Go through the listing below and gather every line with the word "bowl".

===== Data records =====

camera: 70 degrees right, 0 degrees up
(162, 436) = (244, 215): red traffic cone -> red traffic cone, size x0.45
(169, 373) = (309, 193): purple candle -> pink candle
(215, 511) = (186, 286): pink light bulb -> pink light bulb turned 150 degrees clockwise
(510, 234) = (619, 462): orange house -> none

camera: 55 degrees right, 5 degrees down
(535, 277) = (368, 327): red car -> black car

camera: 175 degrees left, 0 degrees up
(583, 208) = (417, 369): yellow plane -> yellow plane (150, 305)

=====
===== Data records =====

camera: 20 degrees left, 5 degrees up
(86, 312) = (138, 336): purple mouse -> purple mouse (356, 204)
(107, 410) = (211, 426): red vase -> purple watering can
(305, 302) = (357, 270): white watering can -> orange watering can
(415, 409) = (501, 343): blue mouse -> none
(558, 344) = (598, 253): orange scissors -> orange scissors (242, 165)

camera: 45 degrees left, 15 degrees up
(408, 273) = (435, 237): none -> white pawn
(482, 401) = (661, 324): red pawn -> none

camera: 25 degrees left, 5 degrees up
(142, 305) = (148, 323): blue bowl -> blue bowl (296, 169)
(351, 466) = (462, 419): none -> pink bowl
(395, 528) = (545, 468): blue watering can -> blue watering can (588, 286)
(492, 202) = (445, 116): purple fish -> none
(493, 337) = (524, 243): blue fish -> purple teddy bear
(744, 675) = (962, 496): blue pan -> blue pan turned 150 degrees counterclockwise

=====

Result.
(142, 305) = (148, 323): blue bowl -> blue bowl (296, 169)
(351, 466) = (462, 419): none -> pink bowl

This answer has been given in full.